◆ Task directions: Search the records below for the word "marker". Pull out each line that has it.
---------- Material for the task
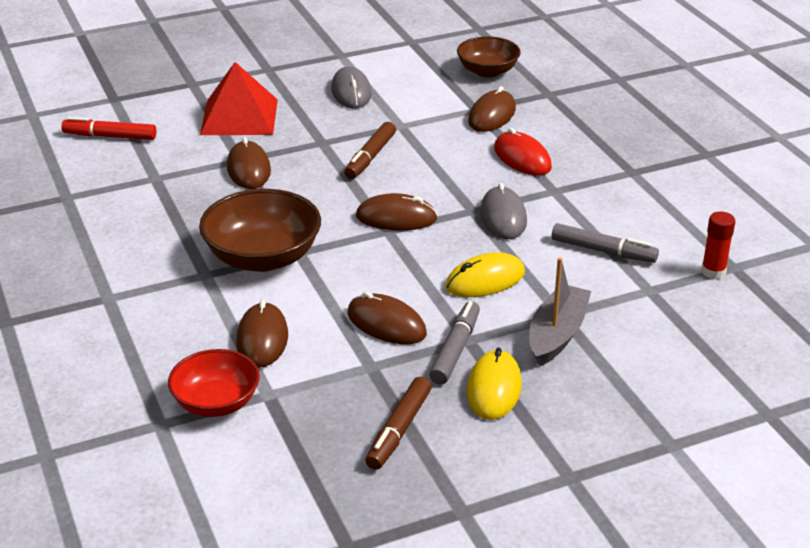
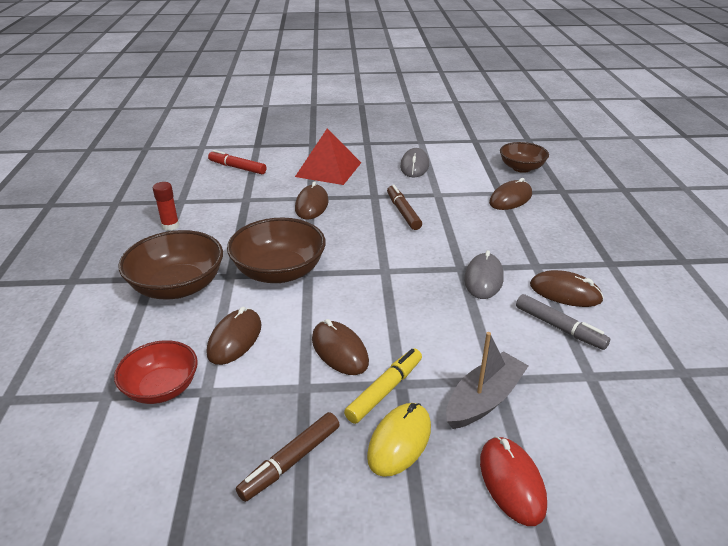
camera: 20 degrees right, 0 degrees up
(150, 300) = (178, 286): none -> brown bowl
(370, 157) = (403, 212): brown marker -> brown marker turned 120 degrees clockwise
(396, 218) = (397, 262): brown mouse -> brown mouse (565, 292)
(455, 350) = (384, 391): grey marker -> yellow marker
(485, 280) = (442, 330): yellow mouse -> none
(522, 158) = (520, 235): red mouse -> red mouse (511, 482)
(713, 272) = (660, 372): red glue stick -> red glue stick (170, 226)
--------------------
◆ Exercise answer:
(370, 157) = (403, 212): brown marker -> brown marker turned 120 degrees clockwise
(455, 350) = (384, 391): grey marker -> yellow marker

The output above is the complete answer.